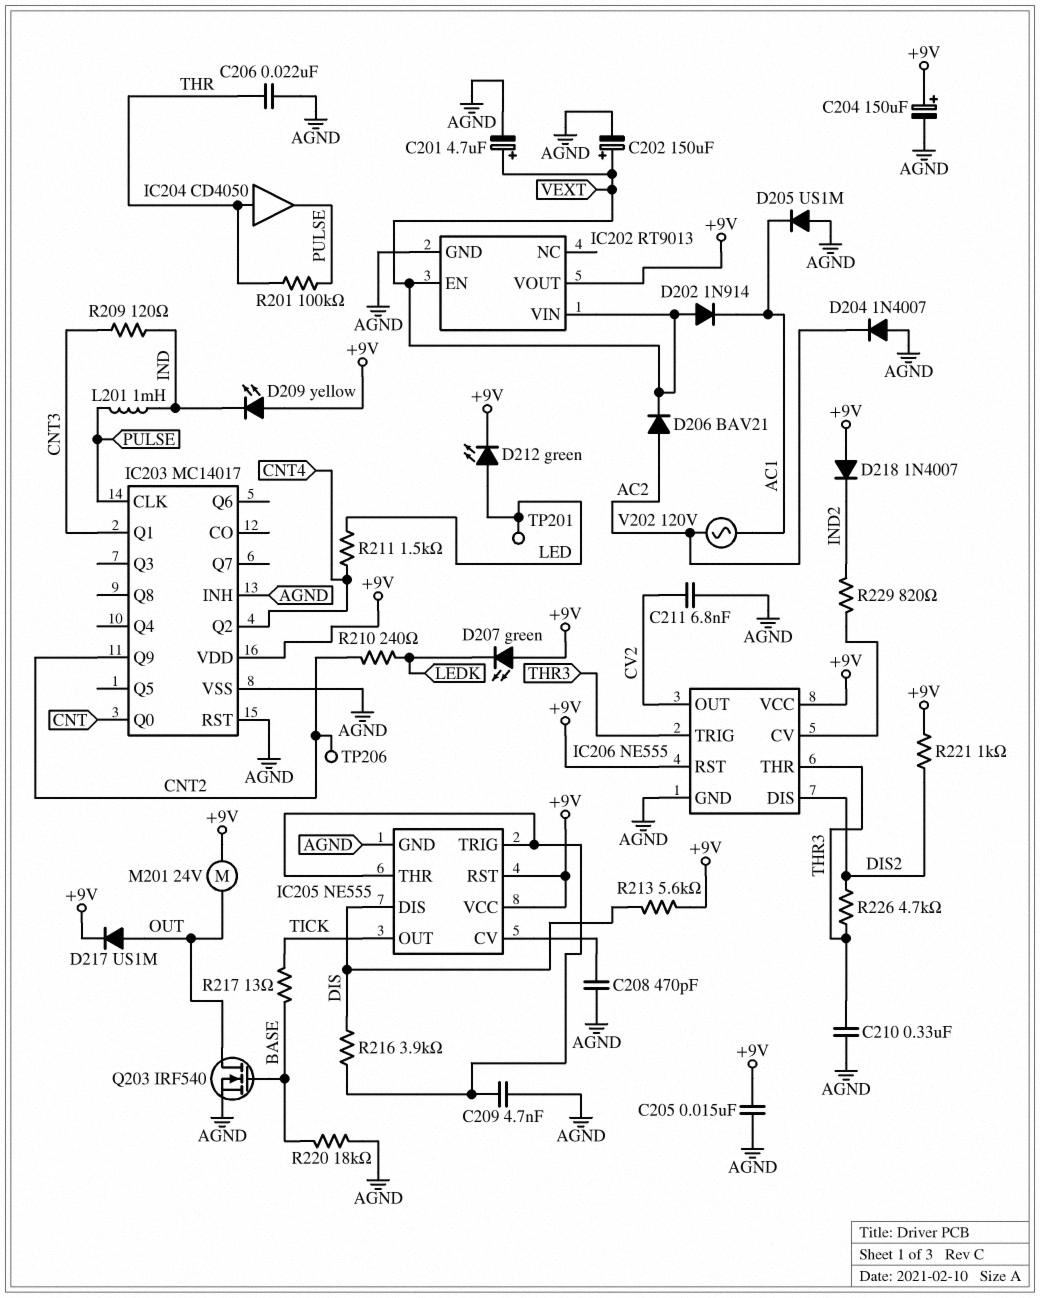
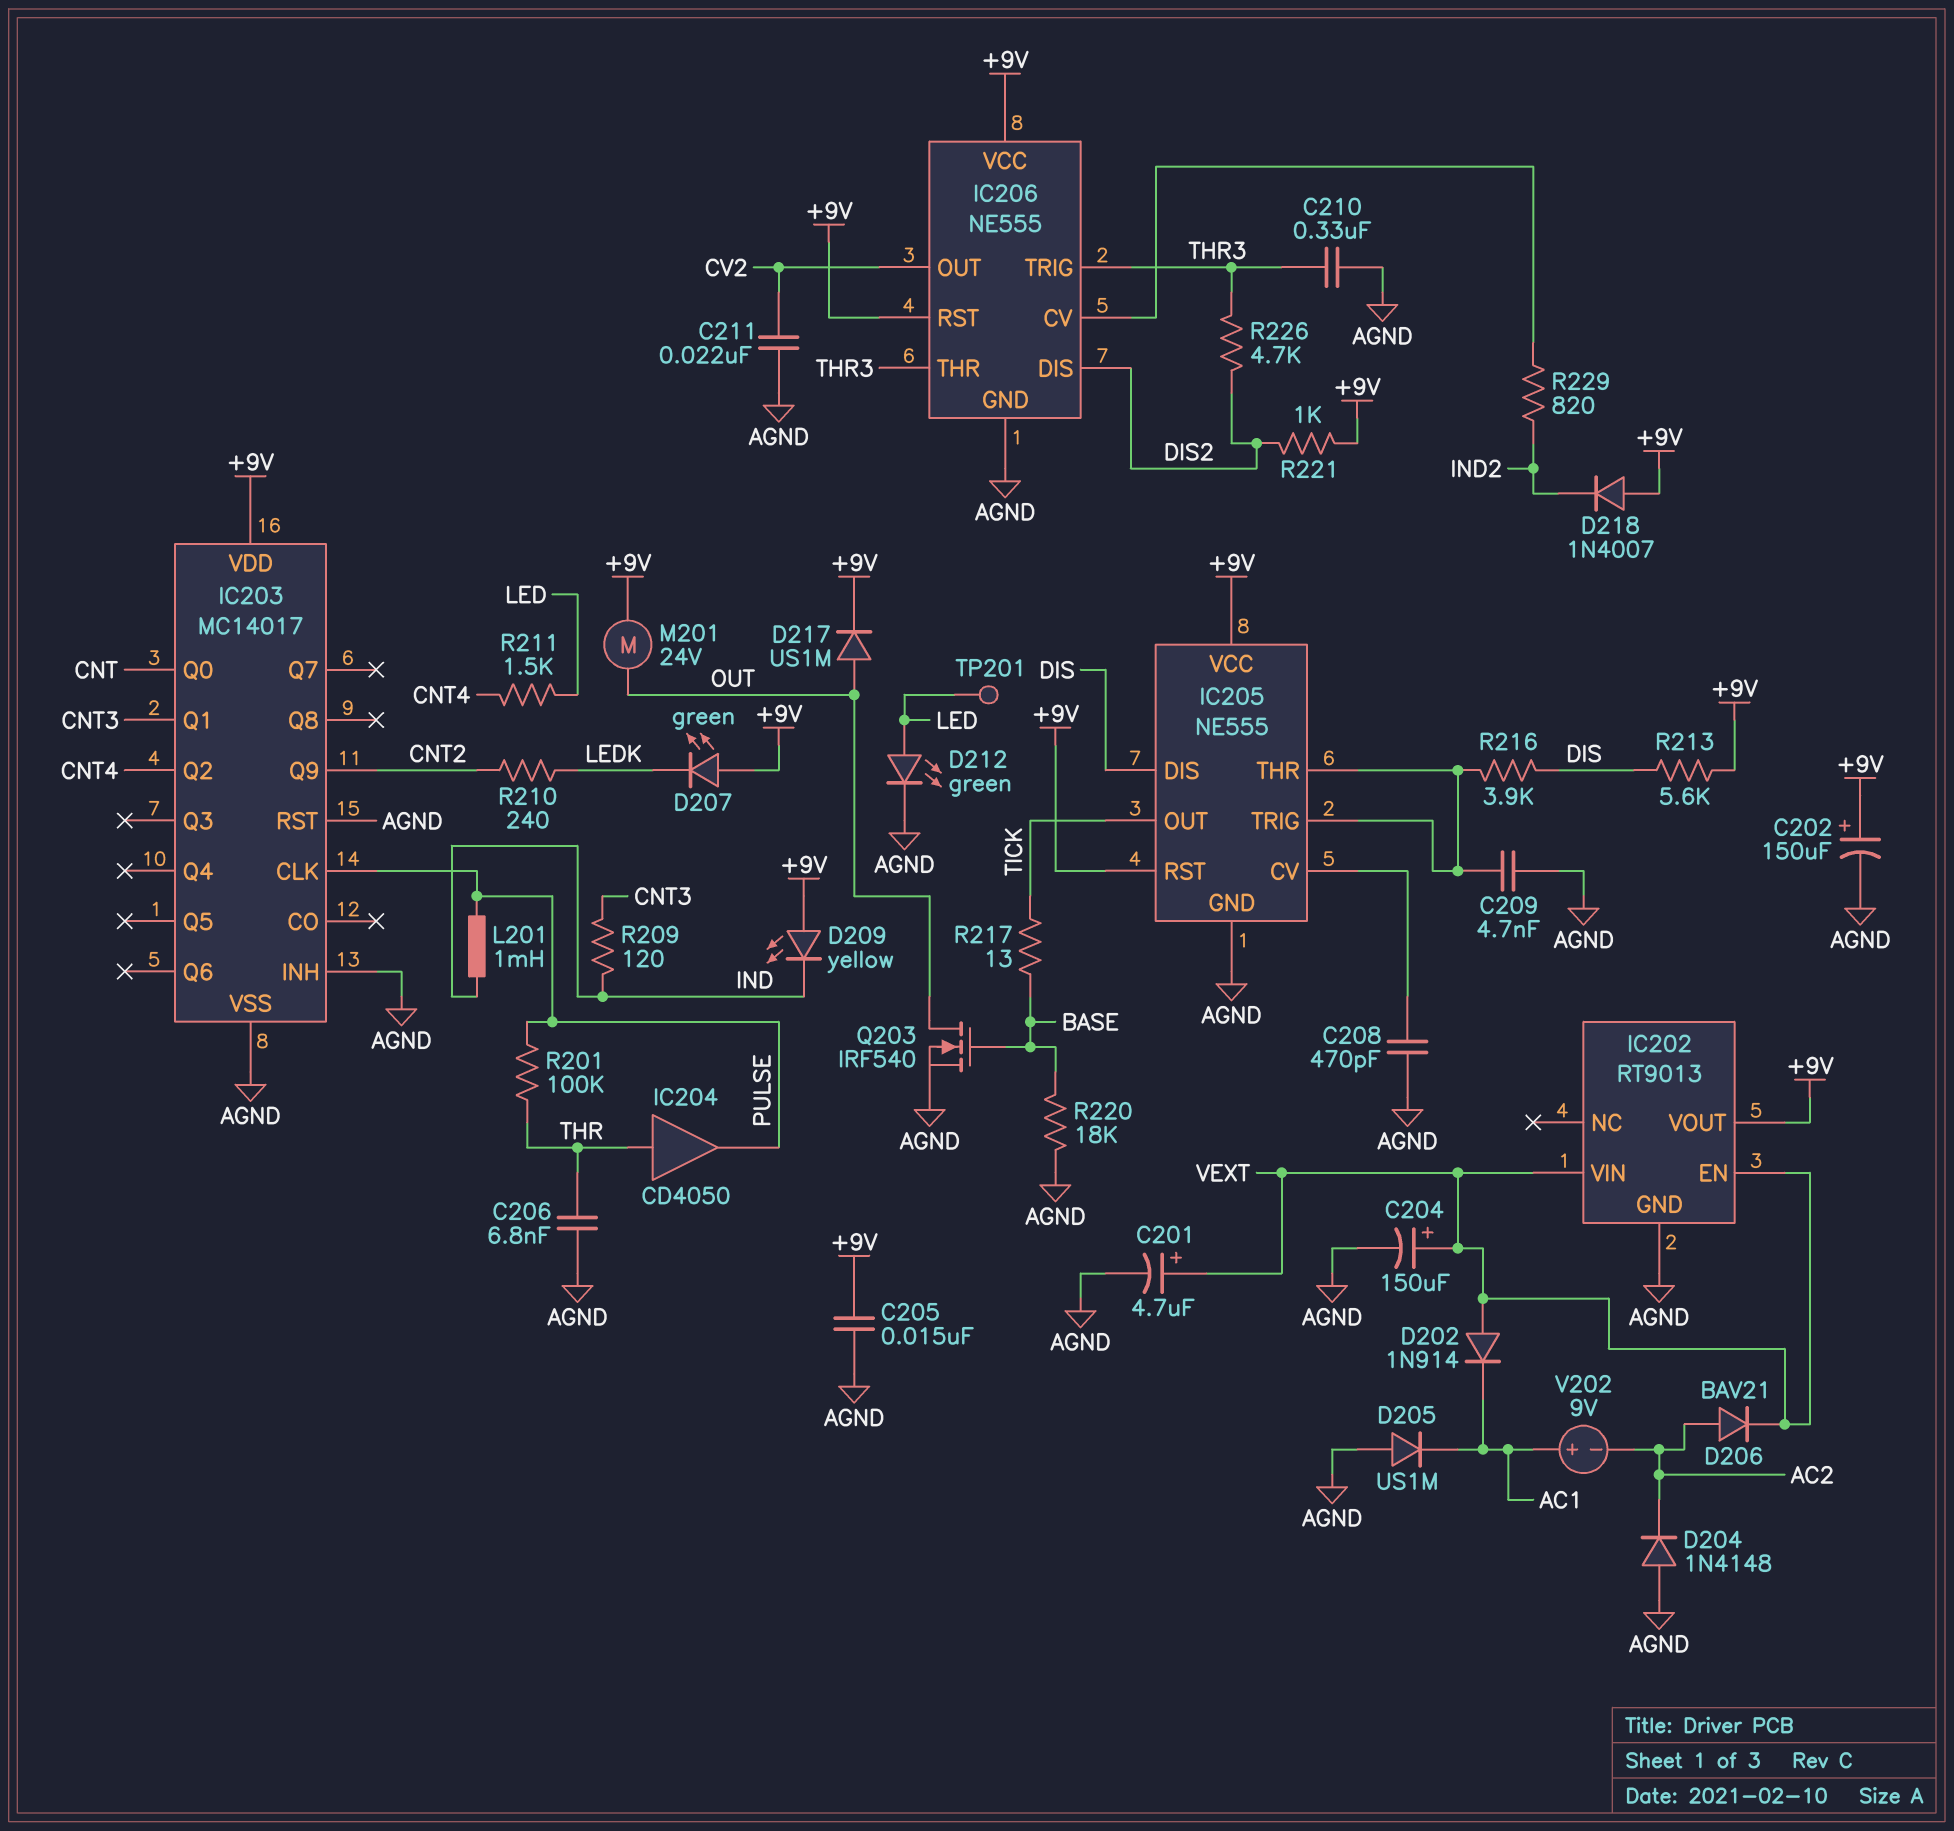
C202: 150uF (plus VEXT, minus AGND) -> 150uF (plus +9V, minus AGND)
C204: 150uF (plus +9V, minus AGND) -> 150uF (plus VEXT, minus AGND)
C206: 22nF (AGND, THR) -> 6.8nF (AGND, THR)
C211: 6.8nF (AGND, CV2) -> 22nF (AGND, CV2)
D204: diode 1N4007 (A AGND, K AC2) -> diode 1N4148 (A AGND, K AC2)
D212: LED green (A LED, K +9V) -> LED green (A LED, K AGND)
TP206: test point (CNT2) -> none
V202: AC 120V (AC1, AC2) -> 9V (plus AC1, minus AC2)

EXERCISE INSTRUCTIONS: Indicate how many lines in the records above include the word "AGND", giving no other content.

OUTPUT FOR THIS TASK: 6